*What you need to do:* Check each line of the material that follows, and copy those holding the string "degrees".

· · · · · · ·

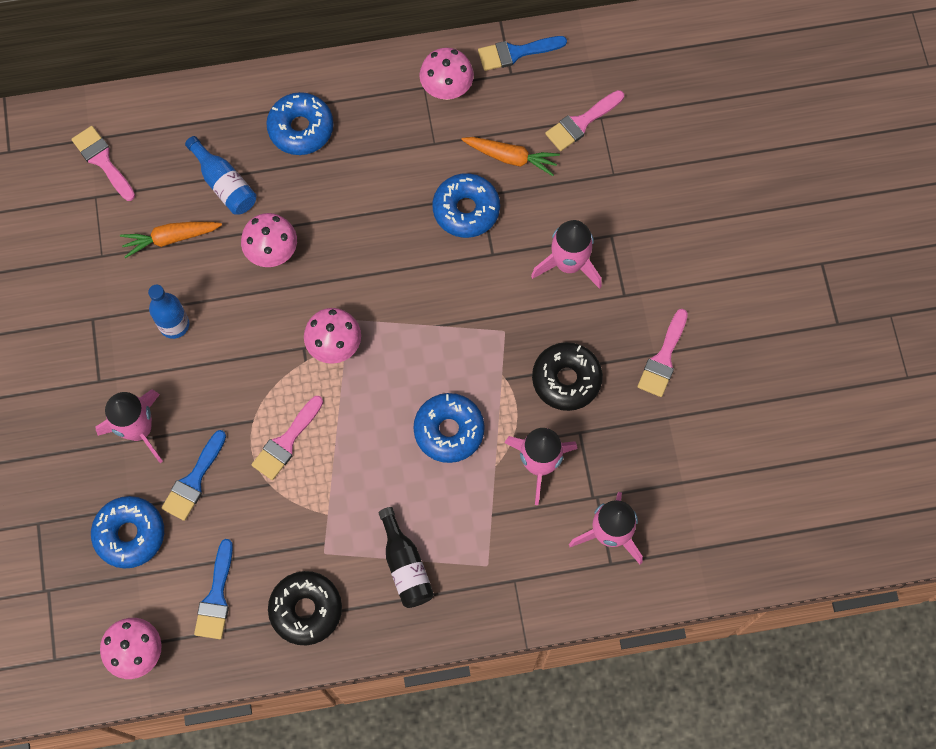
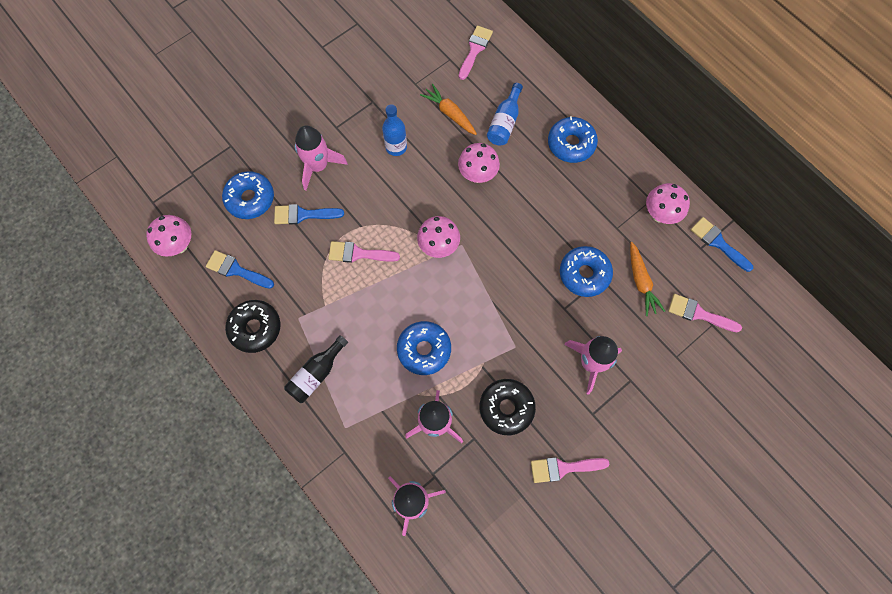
camera: 60 degrees right, 0 degrees up
(216, 597) = (236, 270): blue brush -> blue brush turned 45 degrees clockwise

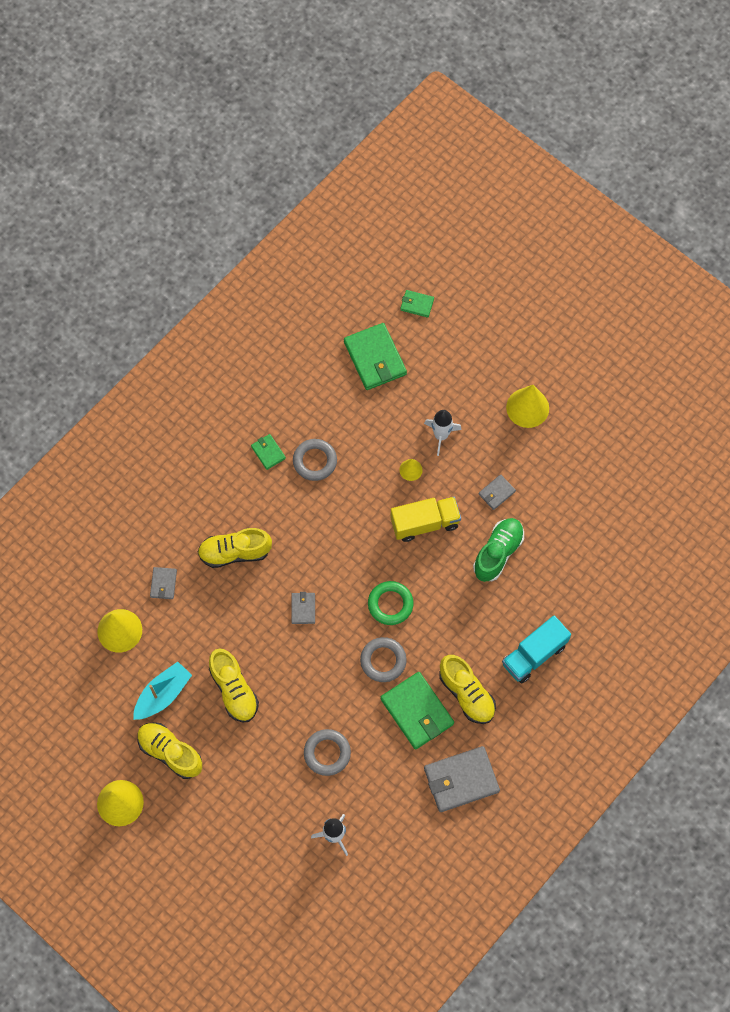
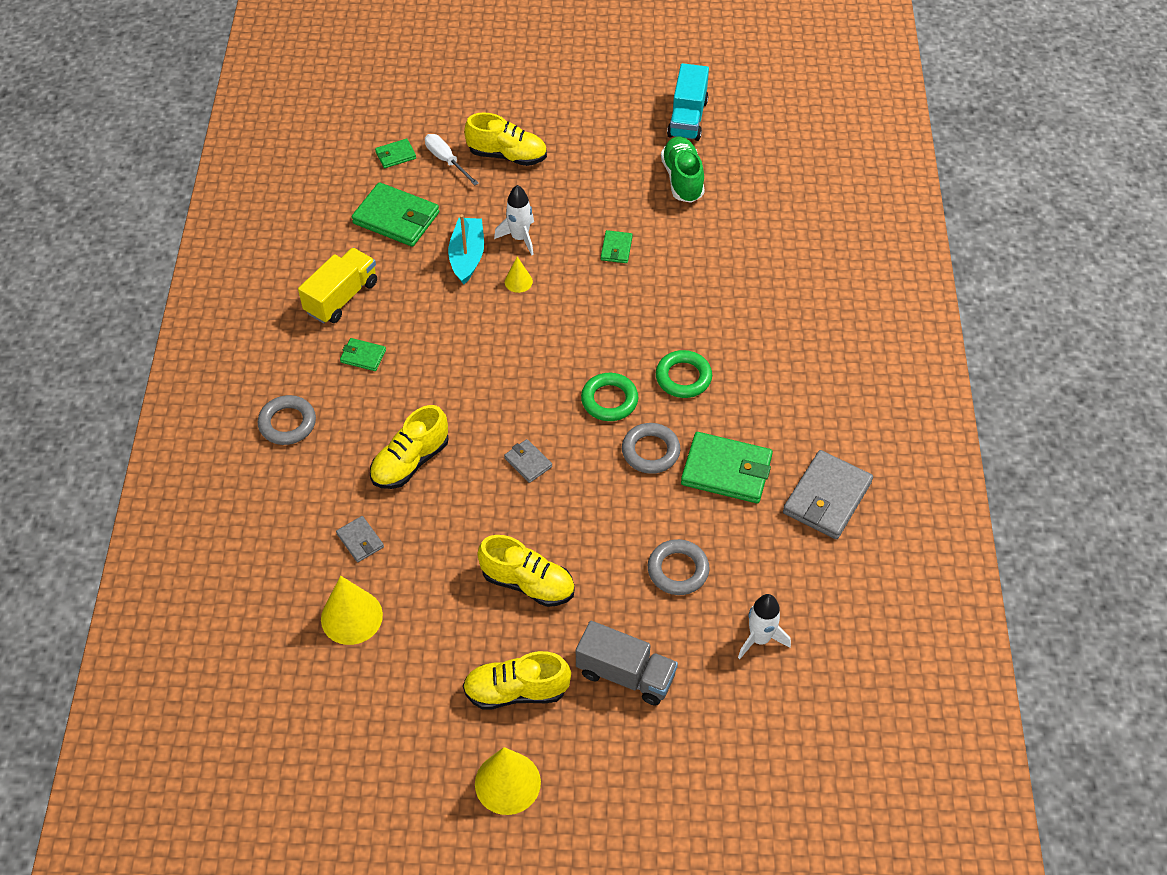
camera: 40 degrees left, 15 degrees down
(163, 694) = (456, 642): turquoise boat -> turquoise boat (467, 256)
(238, 793) = (625, 674): none -> grey truck
(315, 461) = (418, 333): grey ring -> grey ring (287, 423)
(425, 523) = (575, 314): yellow truck -> yellow truck (341, 297)
(446, 334) = (446, 160): none -> white screwdriver
(451, 624) = (683, 377): none -> green ring
(466, 694) = (756, 423): yellow shoe -> yellow shoe (507, 155)
(496, 493) = (616, 248): grey wallet -> green wallet
(498, 553) = (666, 293): green shoe -> green shoe (682, 179)
(527, 407) = (577, 169): yellow cone -> none
(534, 654) = (782, 349): turquoise truck -> turquoise truck (687, 118)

· · · · · · ·

*Response area:*
camera: 60 degrees right, 0 degrees up
(216, 597) = (236, 270): blue brush -> blue brush turned 45 degrees clockwise
camera: 40 degrees left, 15 degrees down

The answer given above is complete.